▸ Saved data entries:
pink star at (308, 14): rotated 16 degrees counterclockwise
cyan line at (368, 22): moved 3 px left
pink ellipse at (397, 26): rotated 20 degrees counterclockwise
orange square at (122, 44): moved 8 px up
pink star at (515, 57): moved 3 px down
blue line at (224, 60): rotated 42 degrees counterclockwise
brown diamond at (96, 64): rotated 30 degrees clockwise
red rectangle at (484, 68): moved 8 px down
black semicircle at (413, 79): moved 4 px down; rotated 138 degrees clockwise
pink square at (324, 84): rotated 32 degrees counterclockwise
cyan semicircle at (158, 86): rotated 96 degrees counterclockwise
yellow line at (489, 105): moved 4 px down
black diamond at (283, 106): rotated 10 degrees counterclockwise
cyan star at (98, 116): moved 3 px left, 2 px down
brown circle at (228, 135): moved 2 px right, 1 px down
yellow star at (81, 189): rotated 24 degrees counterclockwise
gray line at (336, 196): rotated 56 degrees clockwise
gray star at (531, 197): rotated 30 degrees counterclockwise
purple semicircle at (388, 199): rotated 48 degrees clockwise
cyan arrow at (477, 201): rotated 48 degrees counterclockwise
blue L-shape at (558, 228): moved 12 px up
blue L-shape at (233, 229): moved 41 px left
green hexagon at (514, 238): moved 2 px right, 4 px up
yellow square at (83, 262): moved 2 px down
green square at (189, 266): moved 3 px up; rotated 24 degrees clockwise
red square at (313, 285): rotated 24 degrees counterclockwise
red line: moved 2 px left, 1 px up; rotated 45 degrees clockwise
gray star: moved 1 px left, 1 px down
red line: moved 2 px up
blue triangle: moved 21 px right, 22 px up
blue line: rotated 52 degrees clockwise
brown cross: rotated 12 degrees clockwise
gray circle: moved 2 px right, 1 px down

▸ REQUIRED WORK:
Please recast all the lines above as a JSON list of strings, one string per line, leaving out any blank lines.

▸ OUTPUT OF THE EXERCISE:
[
  "pink star at (308, 14): rotated 16 degrees counterclockwise",
  "cyan line at (368, 22): moved 3 px left",
  "pink ellipse at (397, 26): rotated 20 degrees counterclockwise",
  "orange square at (122, 44): moved 8 px up",
  "pink star at (515, 57): moved 3 px down",
  "blue line at (224, 60): rotated 42 degrees counterclockwise",
  "brown diamond at (96, 64): rotated 30 degrees clockwise",
  "red rectangle at (484, 68): moved 8 px down",
  "black semicircle at (413, 79): moved 4 px down; rotated 138 degrees clockwise",
  "pink square at (324, 84): rotated 32 degrees counterclockwise",
  "cyan semicircle at (158, 86): rotated 96 degrees counterclockwise",
  "yellow line at (489, 105): moved 4 px down",
  "black diamond at (283, 106): rotated 10 degrees counterclockwise",
  "cyan star at (98, 116): moved 3 px left, 2 px down",
  "brown circle at (228, 135): moved 2 px right, 1 px down",
  "yellow star at (81, 189): rotated 24 degrees counterclockwise",
  "gray line at (336, 196): rotated 56 degrees clockwise",
  "gray star at (531, 197): rotated 30 degrees counterclockwise",
  "purple semicircle at (388, 199): rotated 48 degrees clockwise",
  "cyan arrow at (477, 201): rotated 48 degrees counterclockwise",
  "blue L-shape at (558, 228): moved 12 px up",
  "blue L-shape at (233, 229): moved 41 px left",
  "green hexagon at (514, 238): moved 2 px right, 4 px up",
  "yellow square at (83, 262): moved 2 px down",
  "green square at (189, 266): moved 3 px up; rotated 24 degrees clockwise",
  "red square at (313, 285): rotated 24 degrees counterclockwise",
  "red line: moved 2 px left, 1 px up; rotated 45 degrees clockwise",
  "gray star: moved 1 px left, 1 px down",
  "red line: moved 2 px up",
  "blue triangle: moved 21 px right, 22 px up",
  "blue line: rotated 52 degrees clockwise",
  "brown cross: rotated 12 degrees clockwise",
  "gray circle: moved 2 px right, 1 px down"
]